Segment Open
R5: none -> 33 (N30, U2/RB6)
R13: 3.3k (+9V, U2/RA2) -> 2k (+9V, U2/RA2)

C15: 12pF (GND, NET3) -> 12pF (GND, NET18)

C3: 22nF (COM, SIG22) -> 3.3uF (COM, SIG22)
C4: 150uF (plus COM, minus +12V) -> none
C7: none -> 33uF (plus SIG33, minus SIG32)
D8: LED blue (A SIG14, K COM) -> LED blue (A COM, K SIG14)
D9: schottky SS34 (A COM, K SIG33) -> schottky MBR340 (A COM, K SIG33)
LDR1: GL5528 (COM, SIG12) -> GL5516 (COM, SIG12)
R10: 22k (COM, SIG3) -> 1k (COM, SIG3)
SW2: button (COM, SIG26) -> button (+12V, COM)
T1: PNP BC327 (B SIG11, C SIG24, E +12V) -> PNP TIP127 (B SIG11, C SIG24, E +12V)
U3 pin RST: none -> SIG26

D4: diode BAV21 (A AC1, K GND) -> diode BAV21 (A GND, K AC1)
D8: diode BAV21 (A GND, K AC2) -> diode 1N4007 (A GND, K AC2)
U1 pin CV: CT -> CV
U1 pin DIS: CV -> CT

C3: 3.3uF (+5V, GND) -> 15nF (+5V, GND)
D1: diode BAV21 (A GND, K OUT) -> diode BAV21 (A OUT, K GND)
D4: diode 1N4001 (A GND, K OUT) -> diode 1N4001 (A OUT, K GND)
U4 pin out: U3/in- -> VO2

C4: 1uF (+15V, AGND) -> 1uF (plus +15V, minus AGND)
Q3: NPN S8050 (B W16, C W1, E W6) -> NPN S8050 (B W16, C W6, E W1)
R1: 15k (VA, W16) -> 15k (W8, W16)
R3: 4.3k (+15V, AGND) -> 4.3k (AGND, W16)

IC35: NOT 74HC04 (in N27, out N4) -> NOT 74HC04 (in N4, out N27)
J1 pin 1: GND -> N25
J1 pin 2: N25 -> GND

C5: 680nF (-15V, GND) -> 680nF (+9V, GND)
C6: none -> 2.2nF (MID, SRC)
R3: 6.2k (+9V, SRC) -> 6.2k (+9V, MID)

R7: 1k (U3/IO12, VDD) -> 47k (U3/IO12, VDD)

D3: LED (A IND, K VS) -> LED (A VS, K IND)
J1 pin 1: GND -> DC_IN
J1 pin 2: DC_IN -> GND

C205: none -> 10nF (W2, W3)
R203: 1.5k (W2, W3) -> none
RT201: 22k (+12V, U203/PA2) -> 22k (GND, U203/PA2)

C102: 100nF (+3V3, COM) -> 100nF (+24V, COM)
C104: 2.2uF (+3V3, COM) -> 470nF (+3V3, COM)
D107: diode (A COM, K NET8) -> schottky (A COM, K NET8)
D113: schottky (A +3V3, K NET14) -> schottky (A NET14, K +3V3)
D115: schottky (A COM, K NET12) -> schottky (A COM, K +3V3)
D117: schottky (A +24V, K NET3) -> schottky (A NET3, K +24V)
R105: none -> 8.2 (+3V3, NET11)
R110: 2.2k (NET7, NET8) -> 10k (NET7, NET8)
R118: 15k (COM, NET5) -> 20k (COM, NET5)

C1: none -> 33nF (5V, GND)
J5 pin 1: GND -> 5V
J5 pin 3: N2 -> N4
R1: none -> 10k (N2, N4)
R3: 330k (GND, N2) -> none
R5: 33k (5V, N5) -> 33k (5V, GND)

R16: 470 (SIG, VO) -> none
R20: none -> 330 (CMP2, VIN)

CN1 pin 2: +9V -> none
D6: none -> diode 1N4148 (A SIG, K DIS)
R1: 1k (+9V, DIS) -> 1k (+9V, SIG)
Segment Closed
**INSTRUCTIONS TO FOLLOW**
All lines above from the one holding "D4: diode BAV21" to the one holding "D4: diode 1N4001", inclusive, are to be copied exactly; no other line is wanted.

**EXERCISE OUTPUT**
D4: diode BAV21 (A AC1, K GND) -> diode BAV21 (A GND, K AC1)
D8: diode BAV21 (A GND, K AC2) -> diode 1N4007 (A GND, K AC2)
U1 pin CV: CT -> CV
U1 pin DIS: CV -> CT

C3: 3.3uF (+5V, GND) -> 15nF (+5V, GND)
D1: diode BAV21 (A GND, K OUT) -> diode BAV21 (A OUT, K GND)
D4: diode 1N4001 (A GND, K OUT) -> diode 1N4001 (A OUT, K GND)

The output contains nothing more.